WHAT IS EXPECTED: Exact copies of all the records below should be returned.
********************
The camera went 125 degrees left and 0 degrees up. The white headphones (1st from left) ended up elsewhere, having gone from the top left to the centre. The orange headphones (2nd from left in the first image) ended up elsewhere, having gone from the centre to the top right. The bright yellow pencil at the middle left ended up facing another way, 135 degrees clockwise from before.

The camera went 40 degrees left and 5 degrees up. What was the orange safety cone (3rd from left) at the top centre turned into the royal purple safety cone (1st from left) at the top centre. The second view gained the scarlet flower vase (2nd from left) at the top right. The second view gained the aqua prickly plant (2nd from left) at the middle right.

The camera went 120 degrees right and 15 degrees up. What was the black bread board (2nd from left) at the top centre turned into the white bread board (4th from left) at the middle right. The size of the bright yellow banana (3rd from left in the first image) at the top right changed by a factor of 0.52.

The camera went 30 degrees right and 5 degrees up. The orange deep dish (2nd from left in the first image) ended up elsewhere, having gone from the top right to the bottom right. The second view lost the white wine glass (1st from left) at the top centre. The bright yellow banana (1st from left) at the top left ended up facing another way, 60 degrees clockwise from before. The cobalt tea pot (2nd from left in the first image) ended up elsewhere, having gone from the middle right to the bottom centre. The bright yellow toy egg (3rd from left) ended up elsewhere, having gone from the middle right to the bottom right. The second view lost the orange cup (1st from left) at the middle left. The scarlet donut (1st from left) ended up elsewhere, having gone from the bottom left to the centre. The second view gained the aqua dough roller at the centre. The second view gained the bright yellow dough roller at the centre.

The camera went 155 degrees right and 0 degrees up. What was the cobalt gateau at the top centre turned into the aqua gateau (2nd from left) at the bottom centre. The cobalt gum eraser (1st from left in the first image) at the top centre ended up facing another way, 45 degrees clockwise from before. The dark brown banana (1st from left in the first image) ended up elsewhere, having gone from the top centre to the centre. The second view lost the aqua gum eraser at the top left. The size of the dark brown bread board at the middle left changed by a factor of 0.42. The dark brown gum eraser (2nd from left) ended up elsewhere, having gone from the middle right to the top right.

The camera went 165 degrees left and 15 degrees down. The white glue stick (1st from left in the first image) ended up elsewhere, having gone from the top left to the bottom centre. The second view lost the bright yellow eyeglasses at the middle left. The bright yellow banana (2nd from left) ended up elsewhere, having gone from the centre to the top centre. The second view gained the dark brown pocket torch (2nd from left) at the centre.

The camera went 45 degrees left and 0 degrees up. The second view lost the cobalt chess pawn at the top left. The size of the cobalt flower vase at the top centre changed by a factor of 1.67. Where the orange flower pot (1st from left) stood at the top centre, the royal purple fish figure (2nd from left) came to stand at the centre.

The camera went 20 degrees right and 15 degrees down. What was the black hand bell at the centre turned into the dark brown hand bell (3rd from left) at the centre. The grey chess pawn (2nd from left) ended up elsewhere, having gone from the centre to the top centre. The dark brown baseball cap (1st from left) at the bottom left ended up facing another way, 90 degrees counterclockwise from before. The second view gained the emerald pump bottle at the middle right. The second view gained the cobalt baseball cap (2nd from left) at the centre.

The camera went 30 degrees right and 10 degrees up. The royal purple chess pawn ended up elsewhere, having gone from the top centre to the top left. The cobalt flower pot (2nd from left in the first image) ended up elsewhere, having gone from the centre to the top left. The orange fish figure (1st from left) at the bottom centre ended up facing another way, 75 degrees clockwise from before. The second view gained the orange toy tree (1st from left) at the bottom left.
********************
ANSWER FOR THE TASK:
The camera went 125 degrees left and 0 degrees up. The white headphones (1st from left) ended up elsewhere, having gone from the top left to the centre. The orange headphones (2nd from left in the first image) ended up elsewhere, having gone from the centre to the top right. The bright yellow pencil at the middle left ended up facing another way, 135 degrees clockwise from before.

The camera went 40 degrees left and 5 degrees up. What was the orange safety cone (3rd from left) at the top centre turned into the royal purple safety cone (1st from left) at the top centre. The second view gained the scarlet flower vase (2nd from left) at the top right. The second view gained the aqua prickly plant (2nd from left) at the middle right.

The camera went 120 degrees right and 15 degrees up. What was the black bread board (2nd from left) at the top centre turned into the white bread board (4th from left) at the middle right. The size of the bright yellow banana (3rd from left in the first image) at the top right changed by a factor of 0.52.

The camera went 30 degrees right and 5 degrees up. The orange deep dish (2nd from left in the first image) ended up elsewhere, having gone from the top right to the bottom right. The second view lost the white wine glass (1st from left) at the top centre. The bright yellow banana (1st from left) at the top left ended up facing another way, 60 degrees clockwise from before. The cobalt tea pot (2nd from left in the first image) ended up elsewhere, having gone from the middle right to the bottom centre. The bright yellow toy egg (3rd from left) ended up elsewhere, having gone from the middle right to the bottom right. The second view lost the orange cup (1st from left) at the middle left. The scarlet donut (1st from left) ended up elsewhere, having gone from the bottom left to the centre. The second view gained the aqua dough roller at the centre. The second view gained the bright yellow dough roller at the centre.

The camera went 155 degrees right and 0 degrees up. What was the cobalt gateau at the top centre turned into the aqua gateau (2nd from left) at the bottom centre. The cobalt gum eraser (1st from left in the first image) at the top centre ended up facing another way, 45 degrees clockwise from before. The dark brown banana (1st from left in the first image) ended up elsewhere, having gone from the top centre to the centre. The second view lost the aqua gum eraser at the top left. The size of the dark brown bread board at the middle left changed by a factor of 0.42. The dark brown gum eraser (2nd from left) ended up elsewhere, having gone from the middle right to the top right.

The camera went 165 degrees left and 15 degrees down. The white glue stick (1st from left in the first image) ended up elsewhere, having gone from the top left to the bottom centre. The second view lost the bright yellow eyeglasses at the middle left. The bright yellow banana (2nd from left) ended up elsewhere, having gone from the centre to the top centre. The second view gained the dark brown pocket torch (2nd from left) at the centre.

The camera went 45 degrees left and 0 degrees up. The second view lost the cobalt chess pawn at the top left. The size of the cobalt flower vase at the top centre changed by a factor of 1.67. Where the orange flower pot (1st from left) stood at the top centre, the royal purple fish figure (2nd from left) came to stand at the centre.

The camera went 20 degrees right and 15 degrees down. What was the black hand bell at the centre turned into the dark brown hand bell (3rd from left) at the centre. The grey chess pawn (2nd from left) ended up elsewhere, having gone from the centre to the top centre. The dark brown baseball cap (1st from left) at the bottom left ended up facing another way, 90 degrees counterclockwise from before. The second view gained the emerald pump bottle at the middle right. The second view gained the cobalt baseball cap (2nd from left) at the centre.

The camera went 30 degrees right and 10 degrees up. The royal purple chess pawn ended up elsewhere, having gone from the top centre to the top left. The cobalt flower pot (2nd from left in the first image) ended up elsewhere, having gone from the centre to the top left. The orange fish figure (1st from left) at the bottom centre ended up facing another way, 75 degrees clockwise from before. The second view gained the orange toy tree (1st from left) at the bottom left.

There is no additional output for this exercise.